* _Task goal_
Using the records below, write out again exactly the lines that begin at the line containing "new: bright yellow desk lamp" and end at the line containing "second_place: [552, 492]", and no other lines.
=== Section Start ===
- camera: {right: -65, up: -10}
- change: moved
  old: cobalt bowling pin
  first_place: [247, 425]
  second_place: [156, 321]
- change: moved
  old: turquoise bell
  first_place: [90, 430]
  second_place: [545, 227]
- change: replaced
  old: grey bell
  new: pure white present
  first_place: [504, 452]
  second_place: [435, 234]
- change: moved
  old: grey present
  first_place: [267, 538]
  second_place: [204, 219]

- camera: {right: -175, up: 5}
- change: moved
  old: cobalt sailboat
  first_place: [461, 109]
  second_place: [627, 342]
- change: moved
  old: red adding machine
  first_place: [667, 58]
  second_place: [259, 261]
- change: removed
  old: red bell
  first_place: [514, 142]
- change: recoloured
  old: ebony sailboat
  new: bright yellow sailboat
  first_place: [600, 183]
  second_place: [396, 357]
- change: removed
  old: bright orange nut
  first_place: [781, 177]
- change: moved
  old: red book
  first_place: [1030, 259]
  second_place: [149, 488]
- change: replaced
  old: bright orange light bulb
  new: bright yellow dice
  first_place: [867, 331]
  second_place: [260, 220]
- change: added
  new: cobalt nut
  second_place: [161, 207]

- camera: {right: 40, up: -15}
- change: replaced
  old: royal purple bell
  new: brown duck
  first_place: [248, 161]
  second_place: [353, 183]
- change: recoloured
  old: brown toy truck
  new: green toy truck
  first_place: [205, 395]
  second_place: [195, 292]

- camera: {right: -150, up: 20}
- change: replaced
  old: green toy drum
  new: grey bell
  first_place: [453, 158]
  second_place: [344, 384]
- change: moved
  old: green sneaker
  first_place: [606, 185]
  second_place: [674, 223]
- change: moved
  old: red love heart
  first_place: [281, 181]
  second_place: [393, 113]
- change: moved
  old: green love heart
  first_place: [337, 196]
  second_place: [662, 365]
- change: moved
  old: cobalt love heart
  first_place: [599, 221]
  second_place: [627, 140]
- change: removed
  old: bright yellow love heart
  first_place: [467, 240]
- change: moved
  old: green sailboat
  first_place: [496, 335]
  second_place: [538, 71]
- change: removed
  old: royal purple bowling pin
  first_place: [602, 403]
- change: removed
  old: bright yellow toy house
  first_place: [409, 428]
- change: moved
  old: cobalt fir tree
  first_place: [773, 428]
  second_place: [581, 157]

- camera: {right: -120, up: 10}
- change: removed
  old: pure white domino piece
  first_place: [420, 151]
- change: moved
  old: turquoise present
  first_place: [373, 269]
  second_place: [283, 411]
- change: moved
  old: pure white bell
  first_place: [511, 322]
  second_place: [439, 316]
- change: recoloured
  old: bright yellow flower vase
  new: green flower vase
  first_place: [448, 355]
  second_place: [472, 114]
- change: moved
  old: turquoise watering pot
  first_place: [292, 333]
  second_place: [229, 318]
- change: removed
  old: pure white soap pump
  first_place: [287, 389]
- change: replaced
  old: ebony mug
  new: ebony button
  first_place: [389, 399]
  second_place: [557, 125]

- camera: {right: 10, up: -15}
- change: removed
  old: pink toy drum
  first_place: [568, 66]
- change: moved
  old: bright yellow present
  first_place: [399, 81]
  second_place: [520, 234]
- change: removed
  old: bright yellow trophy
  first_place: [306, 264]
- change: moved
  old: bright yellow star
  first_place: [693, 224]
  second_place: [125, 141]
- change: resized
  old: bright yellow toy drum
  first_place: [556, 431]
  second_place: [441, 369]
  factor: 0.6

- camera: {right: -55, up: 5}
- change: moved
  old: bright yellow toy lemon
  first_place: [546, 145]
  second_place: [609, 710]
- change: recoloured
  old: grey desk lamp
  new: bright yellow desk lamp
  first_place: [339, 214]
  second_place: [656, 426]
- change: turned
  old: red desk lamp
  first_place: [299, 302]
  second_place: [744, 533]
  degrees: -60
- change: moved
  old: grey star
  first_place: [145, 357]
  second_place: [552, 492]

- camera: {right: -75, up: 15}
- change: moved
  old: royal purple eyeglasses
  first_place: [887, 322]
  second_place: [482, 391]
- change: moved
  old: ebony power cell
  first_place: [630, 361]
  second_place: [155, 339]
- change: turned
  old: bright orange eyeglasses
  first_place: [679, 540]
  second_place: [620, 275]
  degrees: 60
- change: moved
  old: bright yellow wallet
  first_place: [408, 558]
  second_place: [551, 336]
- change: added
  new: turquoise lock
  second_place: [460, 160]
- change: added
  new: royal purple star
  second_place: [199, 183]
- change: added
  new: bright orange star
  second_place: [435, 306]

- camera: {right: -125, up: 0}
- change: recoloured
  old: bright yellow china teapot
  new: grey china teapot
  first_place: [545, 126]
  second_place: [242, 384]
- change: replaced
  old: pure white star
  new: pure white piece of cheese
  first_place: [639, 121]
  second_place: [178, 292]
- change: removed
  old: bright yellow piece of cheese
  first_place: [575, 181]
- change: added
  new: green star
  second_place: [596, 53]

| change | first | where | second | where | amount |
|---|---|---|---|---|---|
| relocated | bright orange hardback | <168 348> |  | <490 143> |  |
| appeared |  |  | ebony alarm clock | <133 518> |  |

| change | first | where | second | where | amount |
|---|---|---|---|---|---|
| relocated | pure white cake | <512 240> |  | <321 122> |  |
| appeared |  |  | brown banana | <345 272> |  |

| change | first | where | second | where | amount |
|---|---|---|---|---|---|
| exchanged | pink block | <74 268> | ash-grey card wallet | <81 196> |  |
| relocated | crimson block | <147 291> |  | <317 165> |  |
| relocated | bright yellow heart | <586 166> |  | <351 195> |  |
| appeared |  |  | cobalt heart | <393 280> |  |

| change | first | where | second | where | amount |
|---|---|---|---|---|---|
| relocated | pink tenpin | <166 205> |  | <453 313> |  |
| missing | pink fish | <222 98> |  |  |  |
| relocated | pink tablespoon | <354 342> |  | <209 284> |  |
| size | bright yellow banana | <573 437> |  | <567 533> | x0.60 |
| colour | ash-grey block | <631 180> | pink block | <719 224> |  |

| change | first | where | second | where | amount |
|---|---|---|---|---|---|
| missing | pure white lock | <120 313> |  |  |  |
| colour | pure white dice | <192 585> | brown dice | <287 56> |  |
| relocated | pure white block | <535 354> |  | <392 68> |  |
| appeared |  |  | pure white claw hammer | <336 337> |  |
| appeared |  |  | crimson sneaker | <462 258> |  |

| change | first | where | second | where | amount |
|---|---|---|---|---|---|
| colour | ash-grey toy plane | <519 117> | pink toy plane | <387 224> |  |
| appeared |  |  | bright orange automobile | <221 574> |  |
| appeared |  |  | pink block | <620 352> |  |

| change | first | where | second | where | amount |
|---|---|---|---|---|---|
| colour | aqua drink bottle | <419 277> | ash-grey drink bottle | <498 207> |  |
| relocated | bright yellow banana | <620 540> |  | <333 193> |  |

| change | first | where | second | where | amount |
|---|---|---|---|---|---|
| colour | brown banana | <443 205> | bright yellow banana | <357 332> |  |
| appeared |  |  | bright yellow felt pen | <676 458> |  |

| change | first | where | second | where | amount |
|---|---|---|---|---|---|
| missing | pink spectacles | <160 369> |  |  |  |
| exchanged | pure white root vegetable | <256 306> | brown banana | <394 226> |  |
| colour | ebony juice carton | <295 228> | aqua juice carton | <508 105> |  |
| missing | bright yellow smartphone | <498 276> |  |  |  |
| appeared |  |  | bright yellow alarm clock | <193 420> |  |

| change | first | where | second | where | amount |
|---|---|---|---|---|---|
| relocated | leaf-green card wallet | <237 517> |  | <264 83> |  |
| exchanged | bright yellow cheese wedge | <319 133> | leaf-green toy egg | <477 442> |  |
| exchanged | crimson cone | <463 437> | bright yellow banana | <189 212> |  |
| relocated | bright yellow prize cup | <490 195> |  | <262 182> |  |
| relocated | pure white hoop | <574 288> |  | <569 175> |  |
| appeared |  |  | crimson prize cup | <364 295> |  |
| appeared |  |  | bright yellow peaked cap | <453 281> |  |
=== Section End ===
* _Result below_
  new: bright yellow desk lamp
  first_place: [339, 214]
  second_place: [656, 426]
- change: turned
  old: red desk lamp
  first_place: [299, 302]
  second_place: [744, 533]
  degrees: -60
- change: moved
  old: grey star
  first_place: [145, 357]
  second_place: [552, 492]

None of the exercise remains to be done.